(Items from a dataset)
= Beginning of Section =

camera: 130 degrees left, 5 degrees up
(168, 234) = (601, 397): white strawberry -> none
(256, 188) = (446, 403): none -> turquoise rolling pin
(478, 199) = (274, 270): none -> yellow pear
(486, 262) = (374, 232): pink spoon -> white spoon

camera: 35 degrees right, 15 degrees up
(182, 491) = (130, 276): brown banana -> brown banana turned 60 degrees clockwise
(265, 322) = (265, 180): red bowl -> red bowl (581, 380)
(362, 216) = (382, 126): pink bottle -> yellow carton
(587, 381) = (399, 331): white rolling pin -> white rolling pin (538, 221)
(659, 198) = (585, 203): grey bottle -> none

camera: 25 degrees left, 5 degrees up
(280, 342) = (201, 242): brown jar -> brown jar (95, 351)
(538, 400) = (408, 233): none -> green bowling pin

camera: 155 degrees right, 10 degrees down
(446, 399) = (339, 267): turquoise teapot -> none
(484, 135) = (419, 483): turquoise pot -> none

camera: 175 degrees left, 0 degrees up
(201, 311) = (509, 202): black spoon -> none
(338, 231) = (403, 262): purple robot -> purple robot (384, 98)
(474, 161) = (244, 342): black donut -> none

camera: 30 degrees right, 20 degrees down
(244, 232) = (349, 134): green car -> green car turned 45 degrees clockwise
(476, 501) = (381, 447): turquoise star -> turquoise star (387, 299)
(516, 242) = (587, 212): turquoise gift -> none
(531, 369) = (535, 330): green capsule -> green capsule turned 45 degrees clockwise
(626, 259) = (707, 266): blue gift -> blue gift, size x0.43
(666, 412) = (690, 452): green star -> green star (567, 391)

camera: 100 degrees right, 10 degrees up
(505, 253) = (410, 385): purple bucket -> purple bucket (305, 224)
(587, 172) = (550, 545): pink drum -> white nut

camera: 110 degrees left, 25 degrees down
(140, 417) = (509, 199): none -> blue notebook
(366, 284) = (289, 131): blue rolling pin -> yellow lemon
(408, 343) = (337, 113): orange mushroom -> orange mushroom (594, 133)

= End of Section =

● **ABOUT THIS EXERCISE**: Every entry above needs to be quoted exactly.

● **ANSWER FOR THIS EXERCISE**:
camera: 130 degrees left, 5 degrees up
(168, 234) = (601, 397): white strawberry -> none
(256, 188) = (446, 403): none -> turquoise rolling pin
(478, 199) = (274, 270): none -> yellow pear
(486, 262) = (374, 232): pink spoon -> white spoon

camera: 35 degrees right, 15 degrees up
(182, 491) = (130, 276): brown banana -> brown banana turned 60 degrees clockwise
(265, 322) = (265, 180): red bowl -> red bowl (581, 380)
(362, 216) = (382, 126): pink bottle -> yellow carton
(587, 381) = (399, 331): white rolling pin -> white rolling pin (538, 221)
(659, 198) = (585, 203): grey bottle -> none

camera: 25 degrees left, 5 degrees up
(280, 342) = (201, 242): brown jar -> brown jar (95, 351)
(538, 400) = (408, 233): none -> green bowling pin

camera: 155 degrees right, 10 degrees down
(446, 399) = (339, 267): turquoise teapot -> none
(484, 135) = (419, 483): turquoise pot -> none

camera: 175 degrees left, 0 degrees up
(201, 311) = (509, 202): black spoon -> none
(338, 231) = (403, 262): purple robot -> purple robot (384, 98)
(474, 161) = (244, 342): black donut -> none

camera: 30 degrees right, 20 degrees down
(244, 232) = (349, 134): green car -> green car turned 45 degrees clockwise
(476, 501) = (381, 447): turquoise star -> turquoise star (387, 299)
(516, 242) = (587, 212): turquoise gift -> none
(531, 369) = (535, 330): green capsule -> green capsule turned 45 degrees clockwise
(626, 259) = (707, 266): blue gift -> blue gift, size x0.43
(666, 412) = (690, 452): green star -> green star (567, 391)

camera: 100 degrees right, 10 degrees up
(505, 253) = (410, 385): purple bucket -> purple bucket (305, 224)
(587, 172) = (550, 545): pink drum -> white nut

camera: 110 degrees left, 25 degrees down
(140, 417) = (509, 199): none -> blue notebook
(366, 284) = (289, 131): blue rolling pin -> yellow lemon
(408, 343) = (337, 113): orange mushroom -> orange mushroom (594, 133)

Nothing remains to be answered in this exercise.